§ Problem requirements
Go through the listing and copy each line with the string "DGND".

━━━━━ Provided records

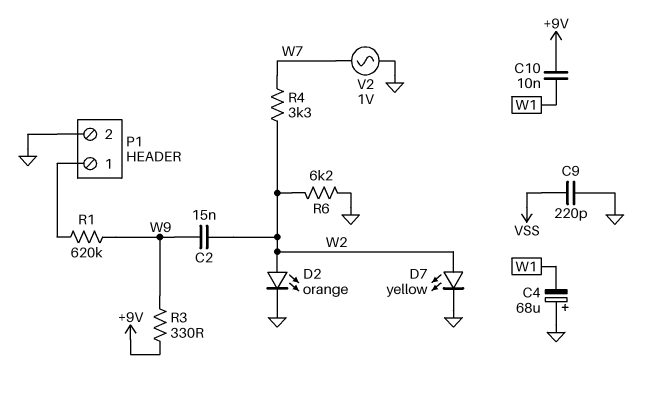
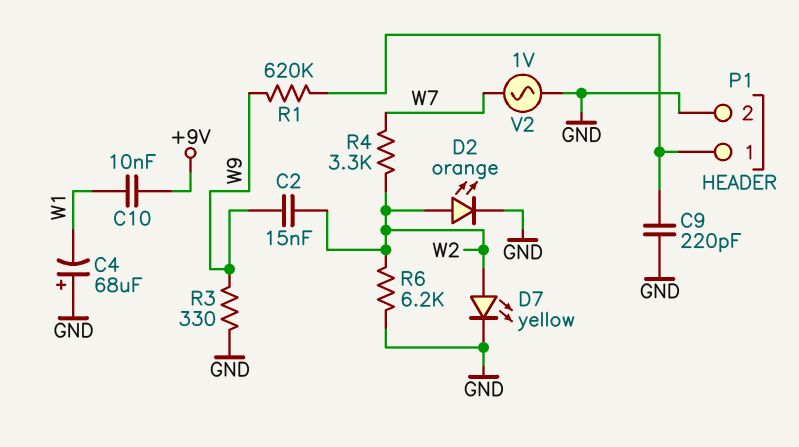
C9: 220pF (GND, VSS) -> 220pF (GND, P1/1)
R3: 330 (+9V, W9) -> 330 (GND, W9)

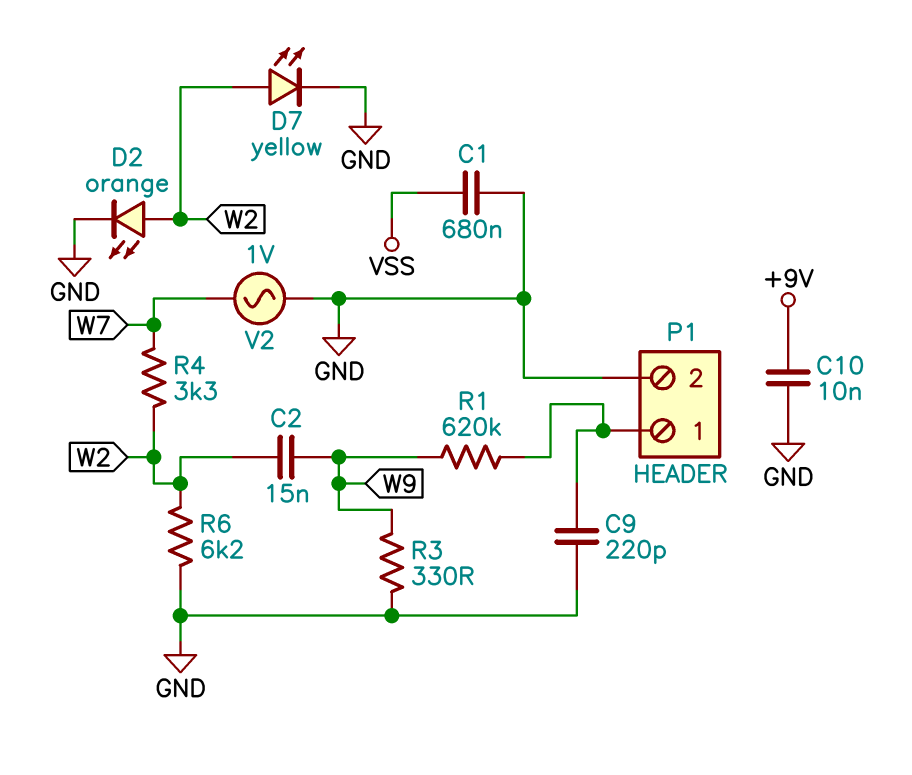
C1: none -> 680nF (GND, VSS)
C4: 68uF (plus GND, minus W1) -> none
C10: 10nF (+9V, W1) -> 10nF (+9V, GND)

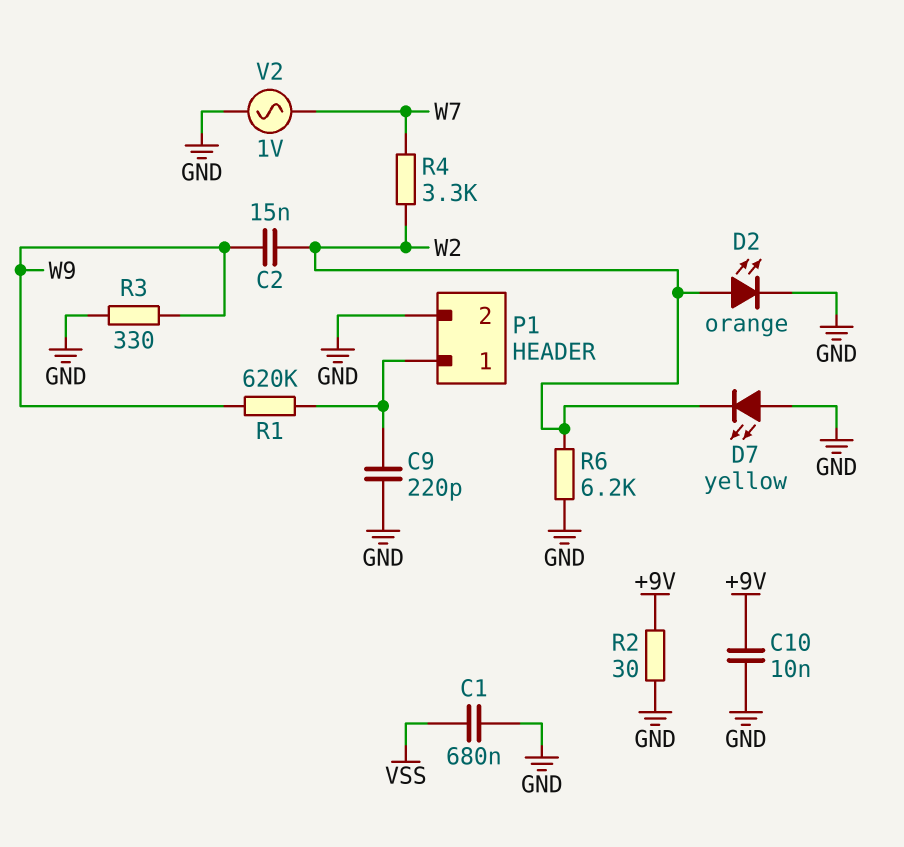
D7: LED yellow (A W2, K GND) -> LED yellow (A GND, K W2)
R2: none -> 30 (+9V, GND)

━━━━━━━━━━
━━━━━ Provided records

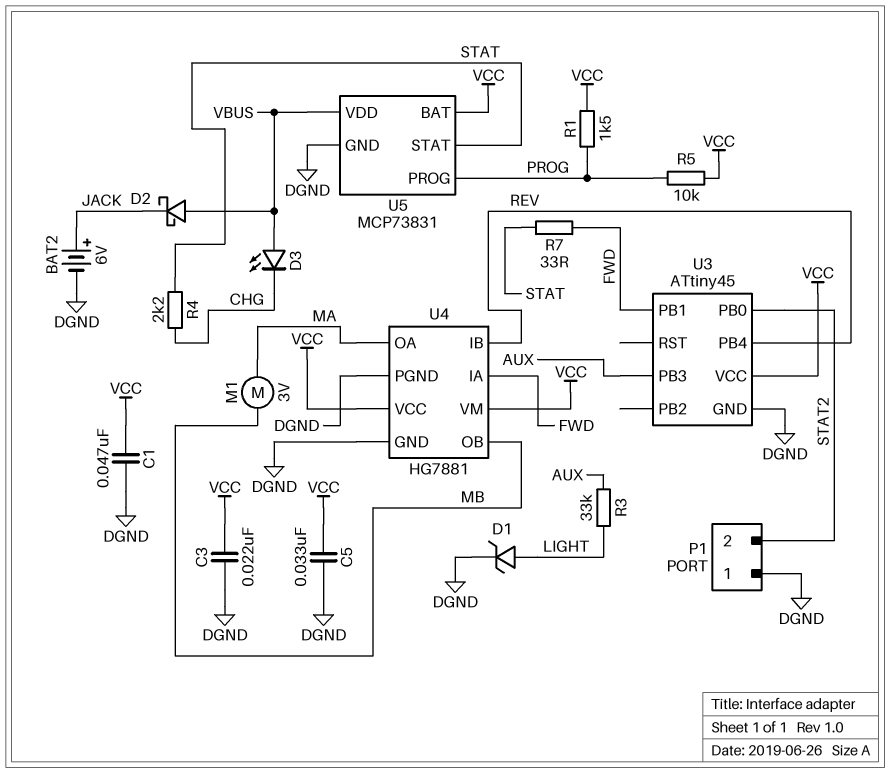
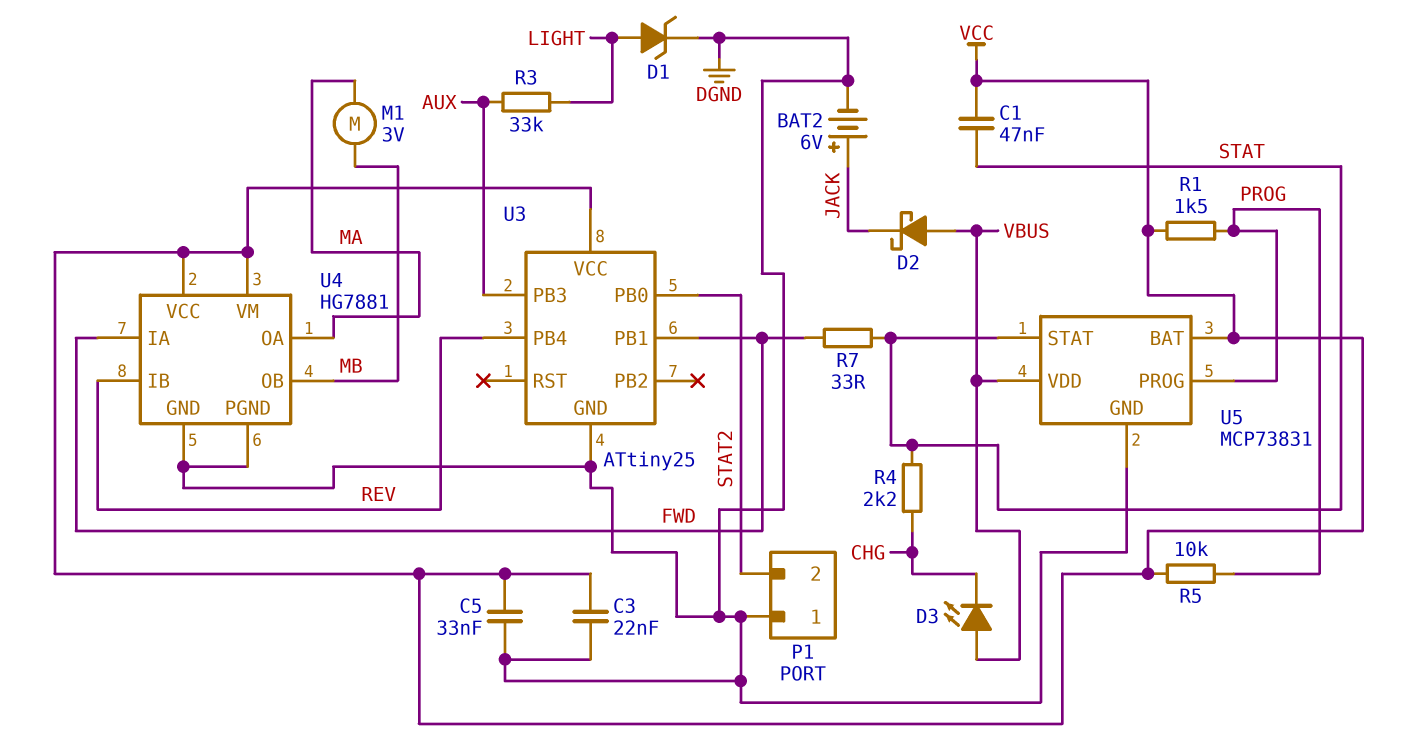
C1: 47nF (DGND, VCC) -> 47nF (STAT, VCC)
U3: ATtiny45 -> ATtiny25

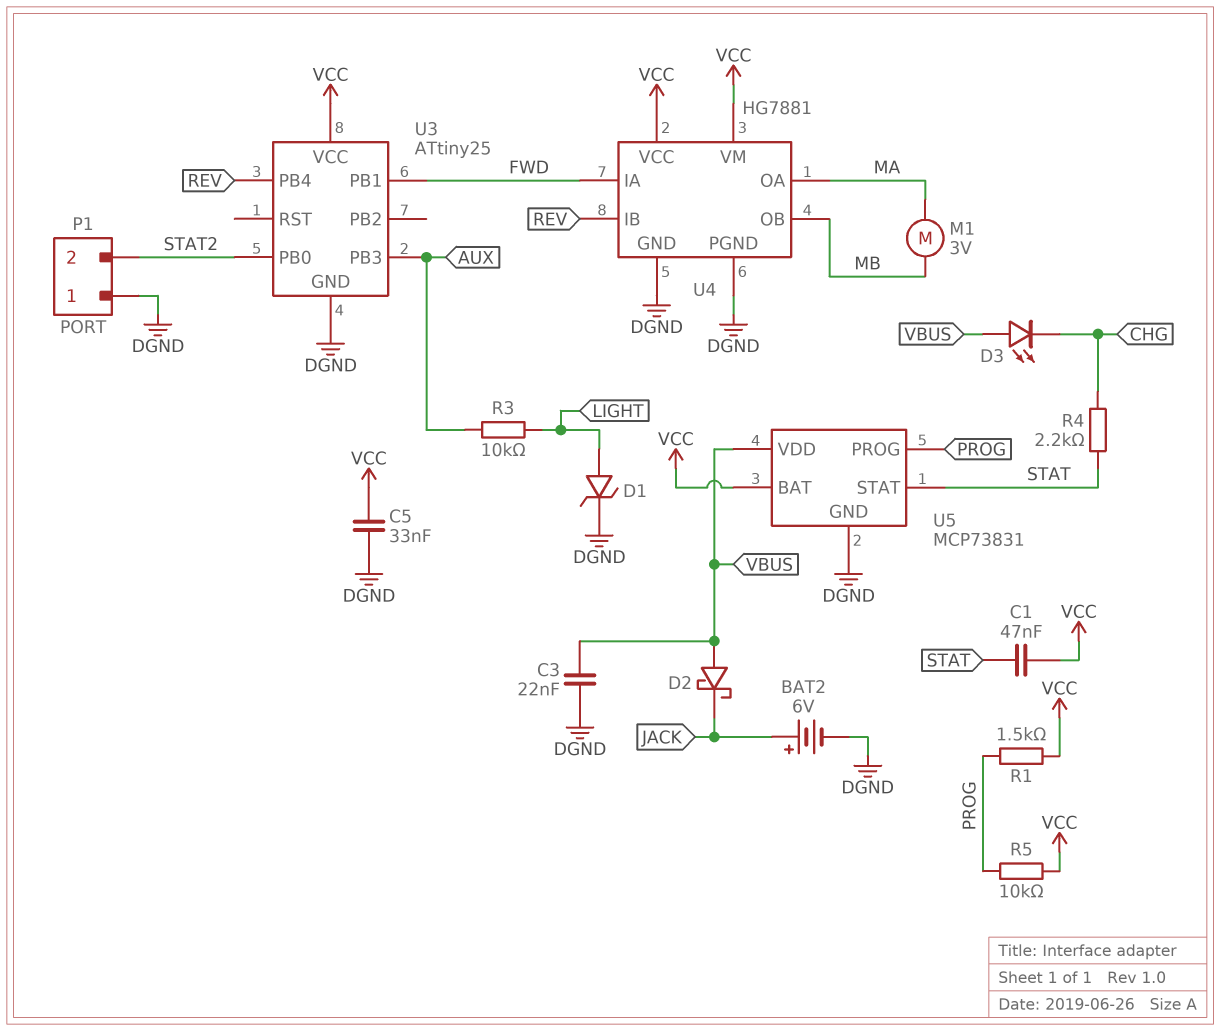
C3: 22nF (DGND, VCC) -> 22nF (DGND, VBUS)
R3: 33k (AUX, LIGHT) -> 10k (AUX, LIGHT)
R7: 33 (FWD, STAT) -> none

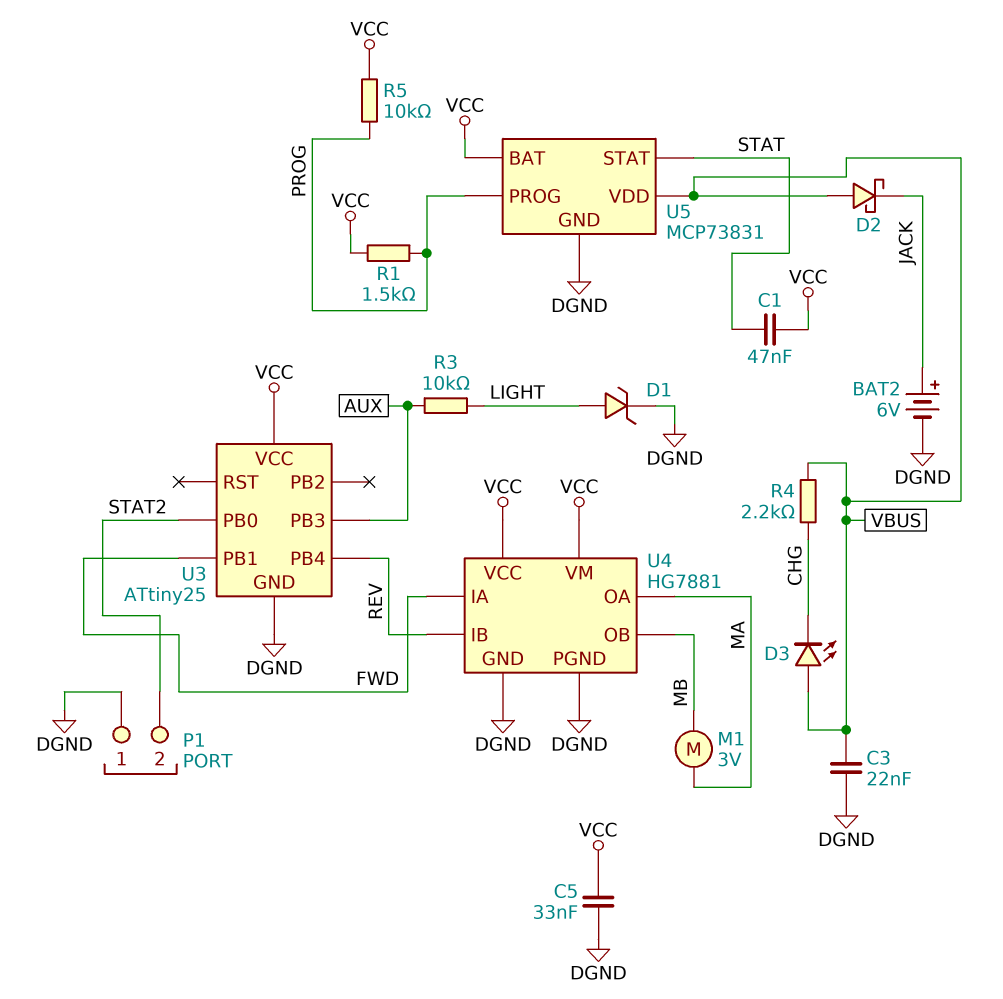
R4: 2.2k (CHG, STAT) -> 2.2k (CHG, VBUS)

━━━━━━━━━━

§ The completed task
C1: 47nF (DGND, VCC) -> 47nF (STAT, VCC)
C3: 22nF (DGND, VCC) -> 22nF (DGND, VBUS)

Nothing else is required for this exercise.